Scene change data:
---

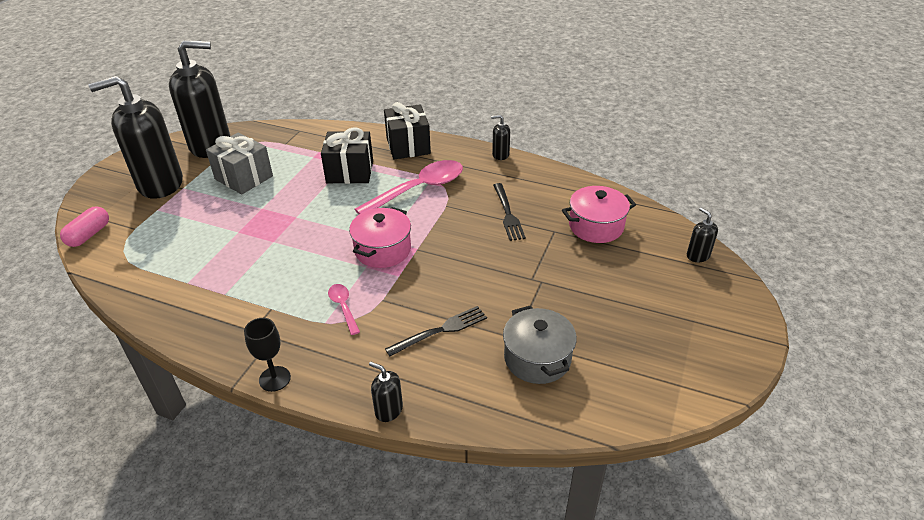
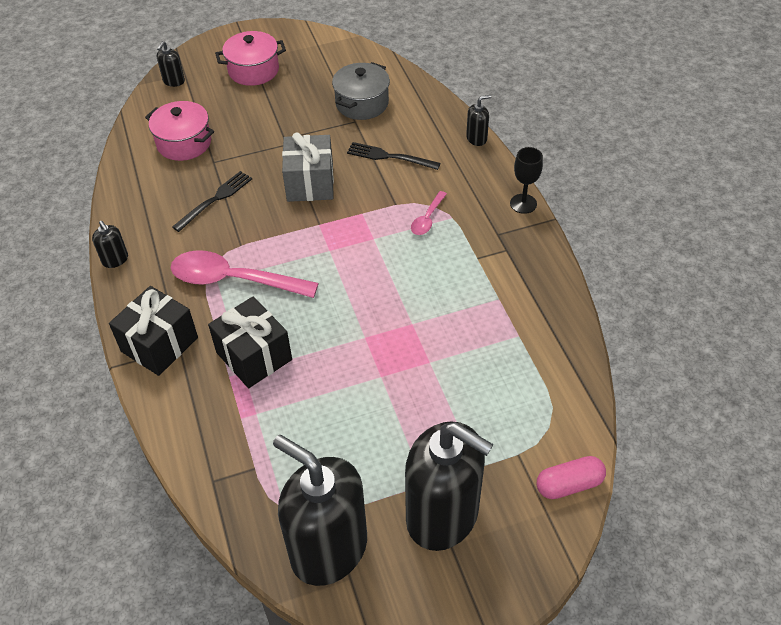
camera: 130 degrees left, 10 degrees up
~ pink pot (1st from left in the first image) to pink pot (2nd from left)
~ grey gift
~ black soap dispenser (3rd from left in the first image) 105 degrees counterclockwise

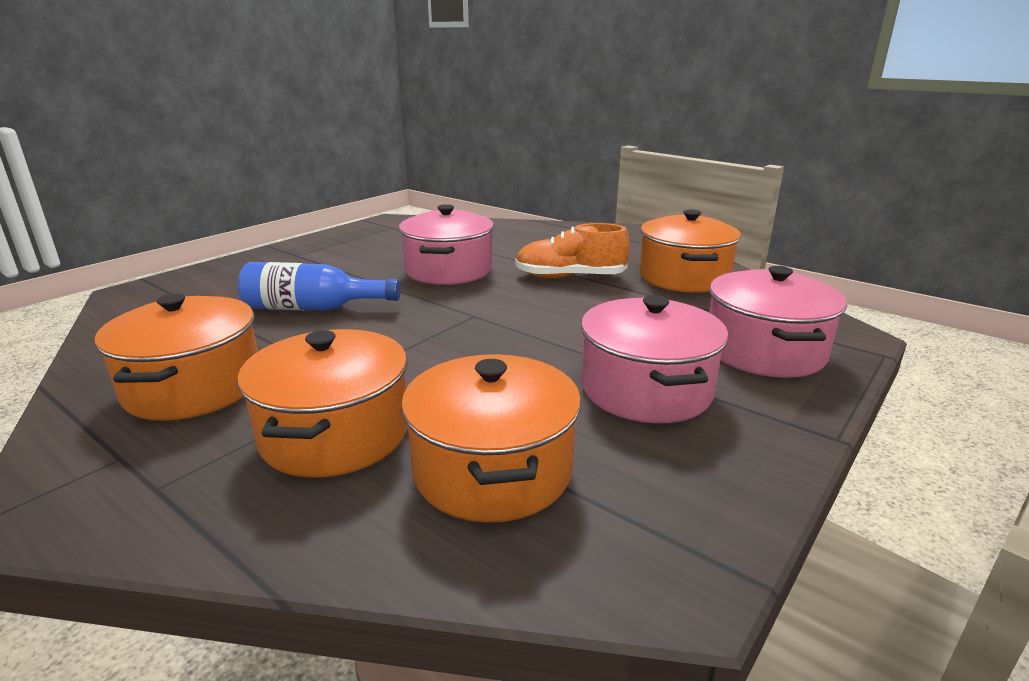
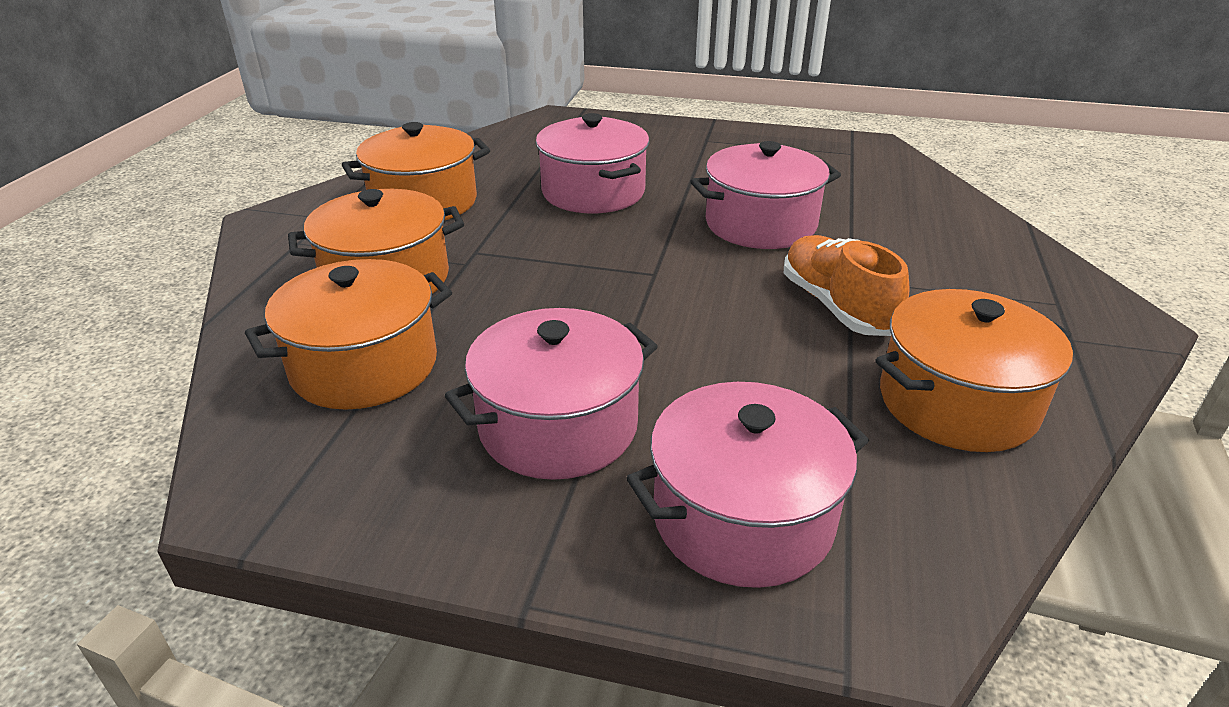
camera: 65 degrees right, 10 degrees up
~ blue bottle to pink pot (2nd from left)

---

WHAT TO WORK ON: Reproduce all entries above exactly, minus the images.

ANSWER SPACE:
camera: 130 degrees left, 10 degrees up
~ pink pot (1st from left in the first image) to pink pot (2nd from left)
~ grey gift
~ black soap dispenser (3rd from left in the first image) 105 degrees counterclockwise

camera: 65 degrees right, 10 degrees up
~ blue bottle to pink pot (2nd from left)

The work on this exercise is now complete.